● Supplied data:
----

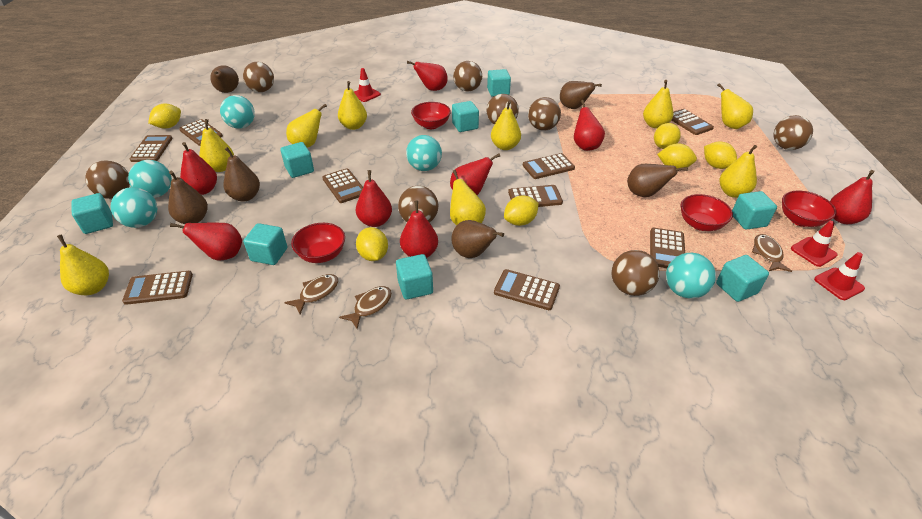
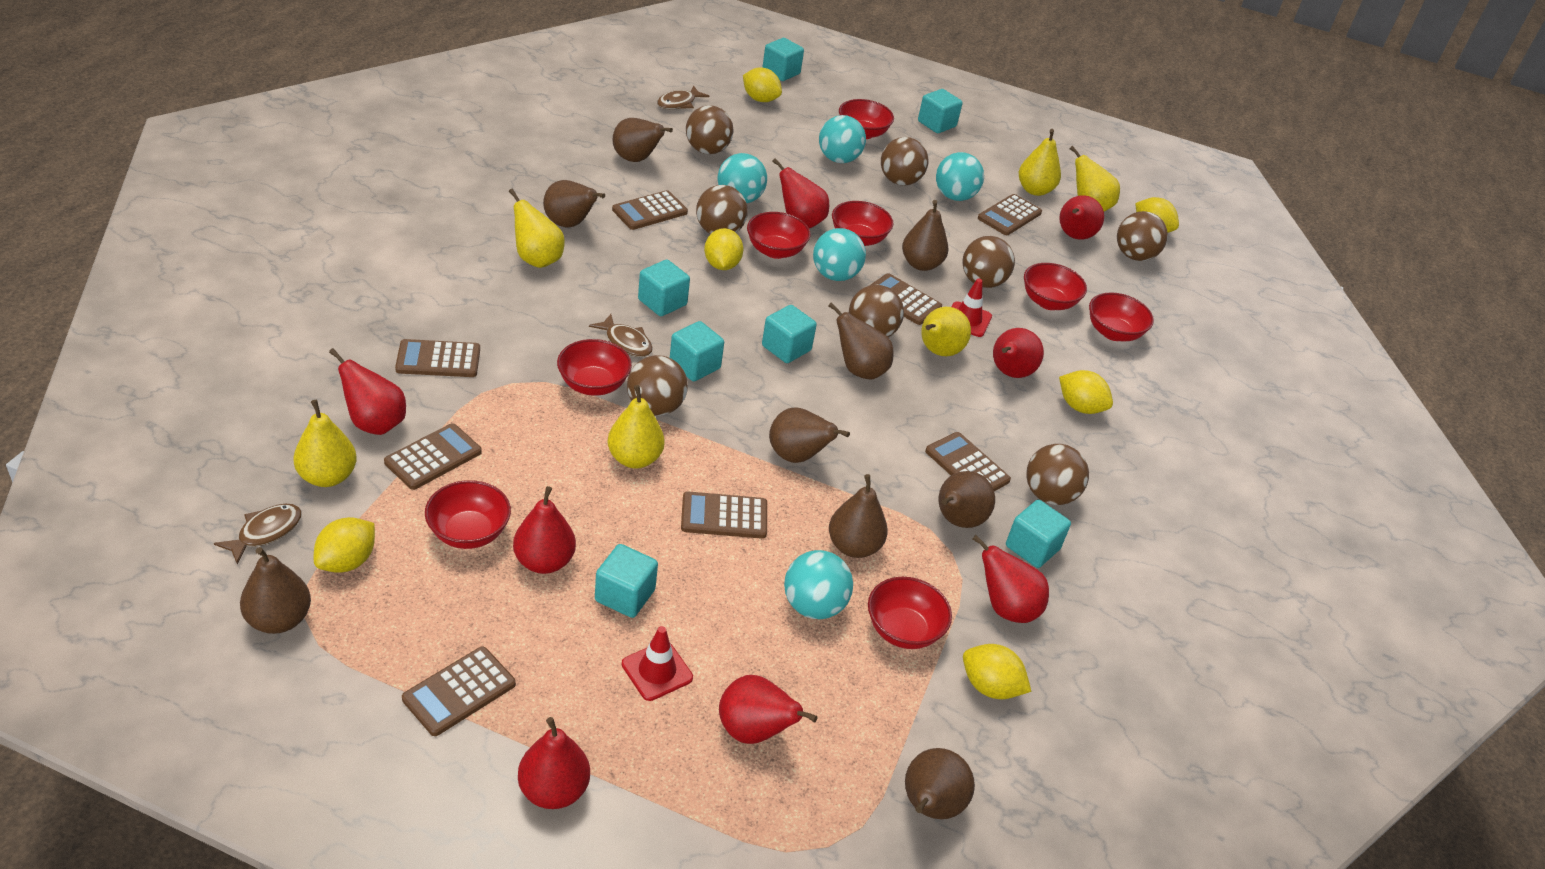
brown calculator: 9 -> 8
brown pear: 6 -> 9
red bowl: 4 -> 8
red traffic cone: 3 -> 2
turquoise cube: 8 -> 7
yellow pear: 9 -> 6

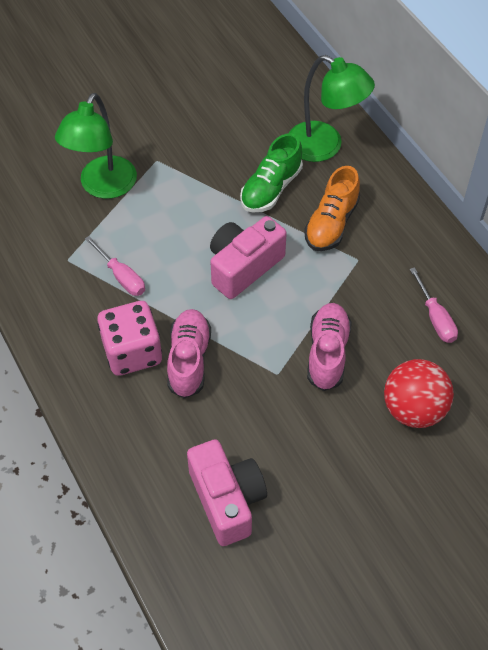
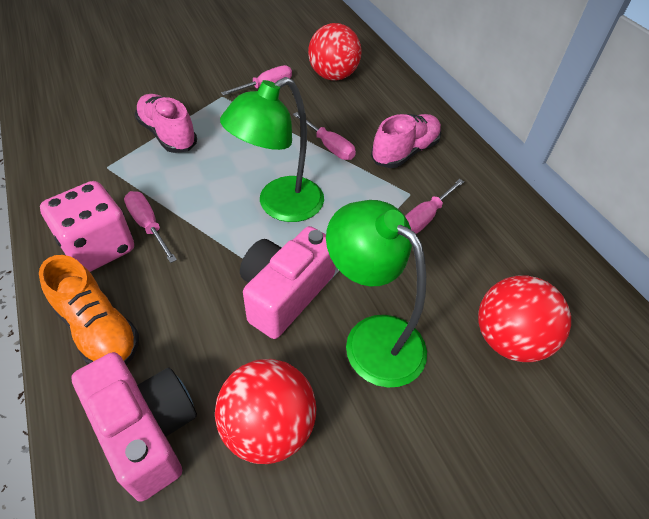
green shoe: 1 -> 0
pink screwdriver: 2 -> 4
red ball: 1 -> 3

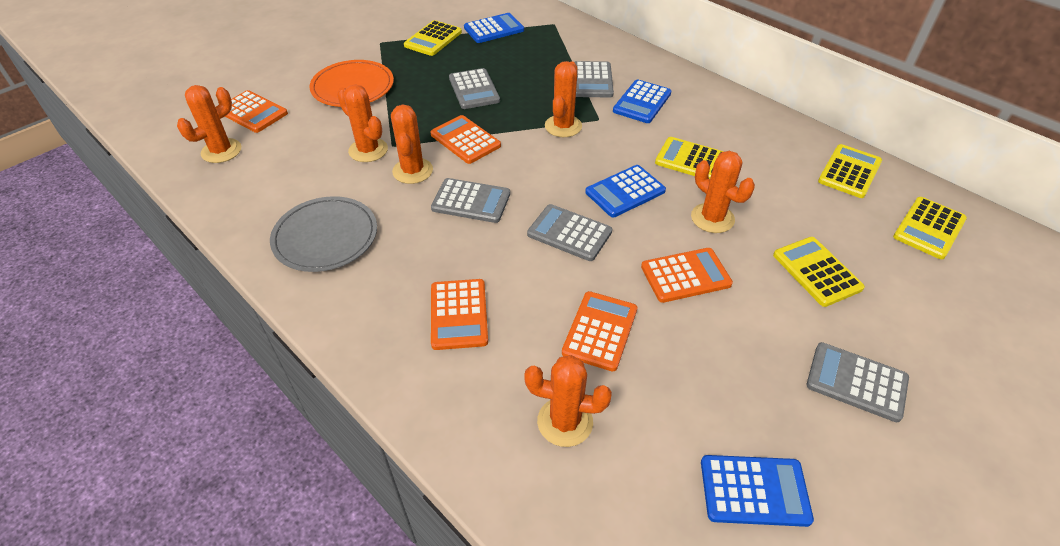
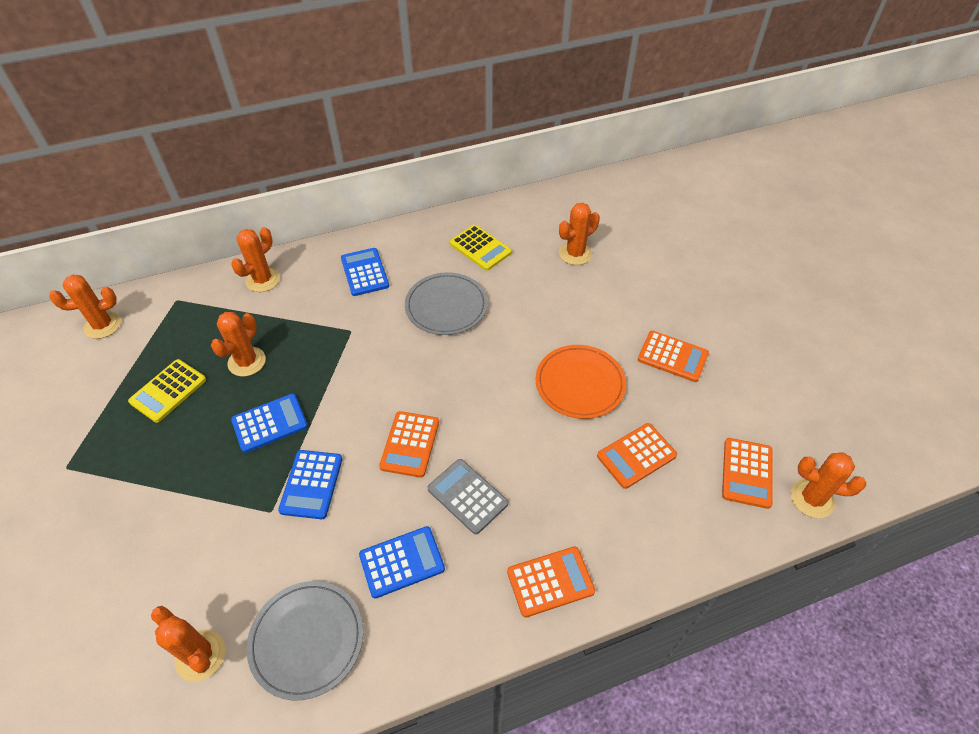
grey calculator: 5 -> 1
grey plate: 1 -> 2
yellow calculator: 5 -> 2

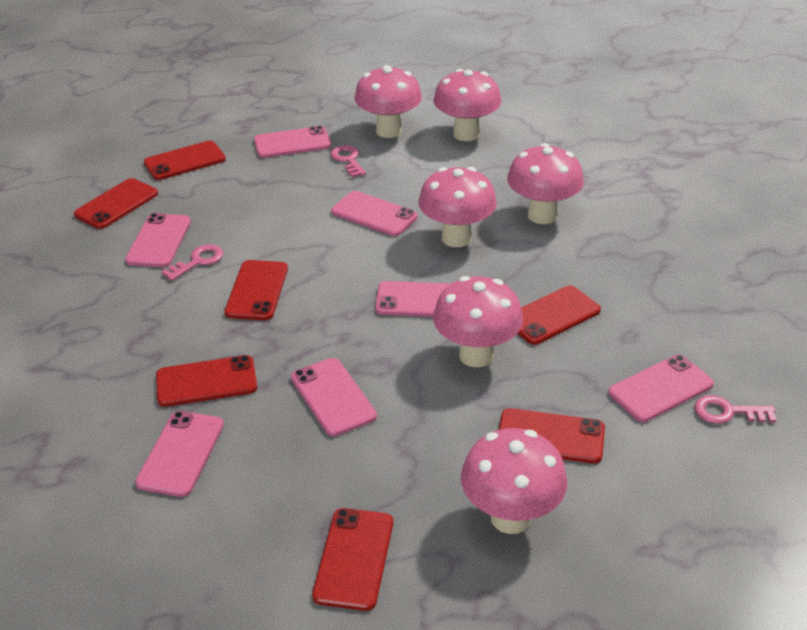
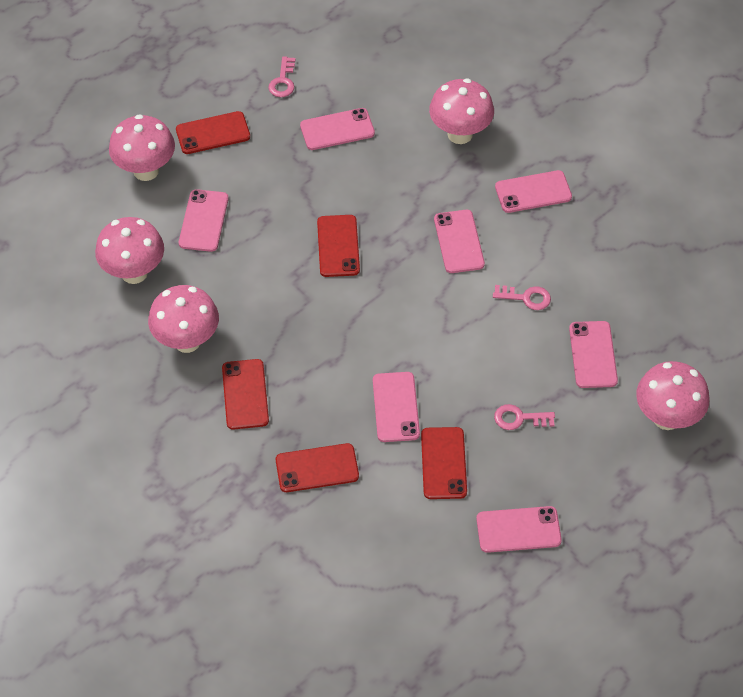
pink mushroom: 6 -> 5
red phone: 7 -> 5

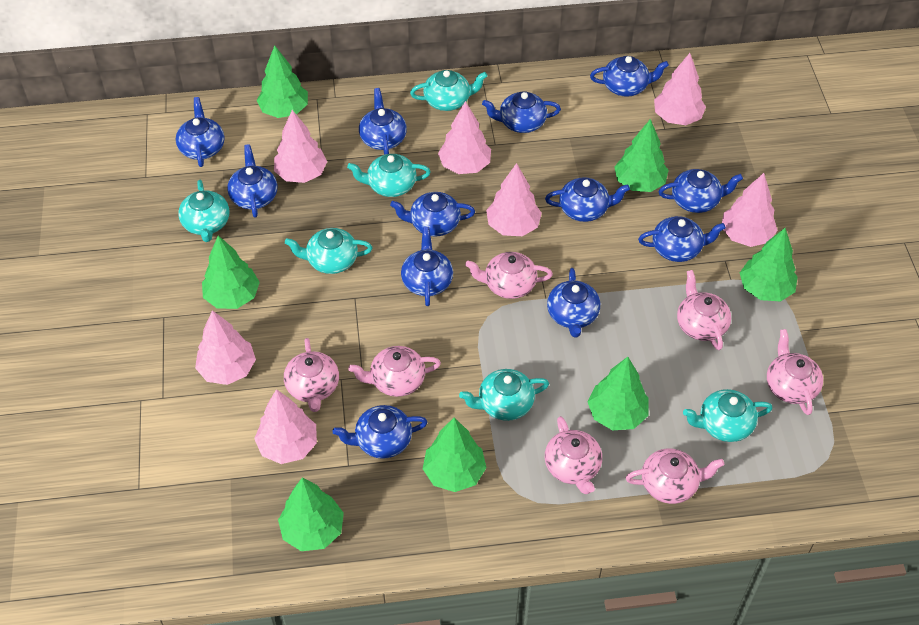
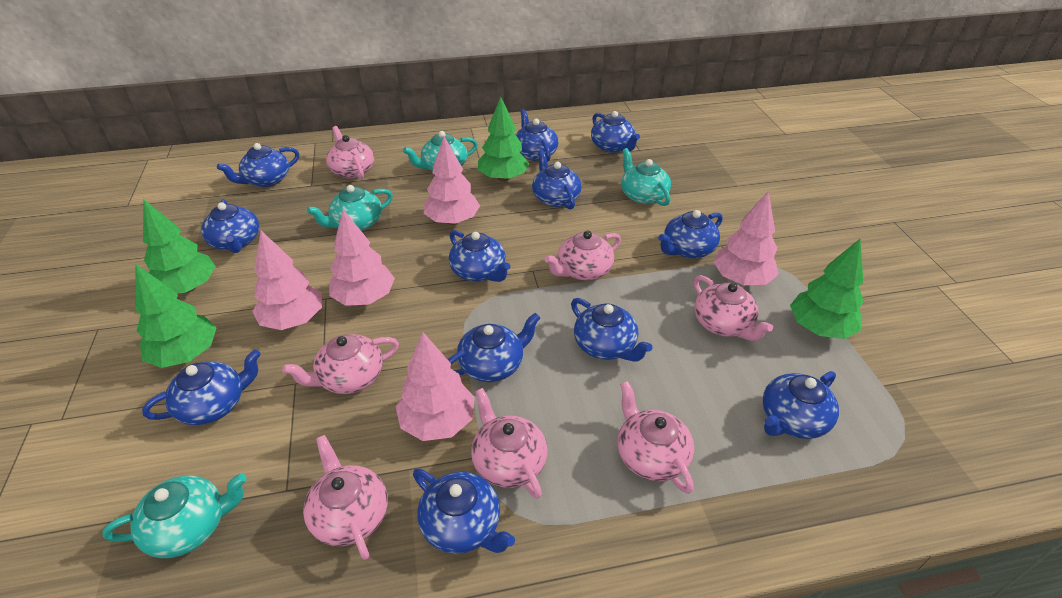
green tree: 7 -> 4
pink tree: 7 -> 5
turquoise teapot: 6 -> 4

----

● Problem requirements: Once every line of the material holding the word "turquoise" has been counted, report the total and nothing more.

● Output of the exercise: 2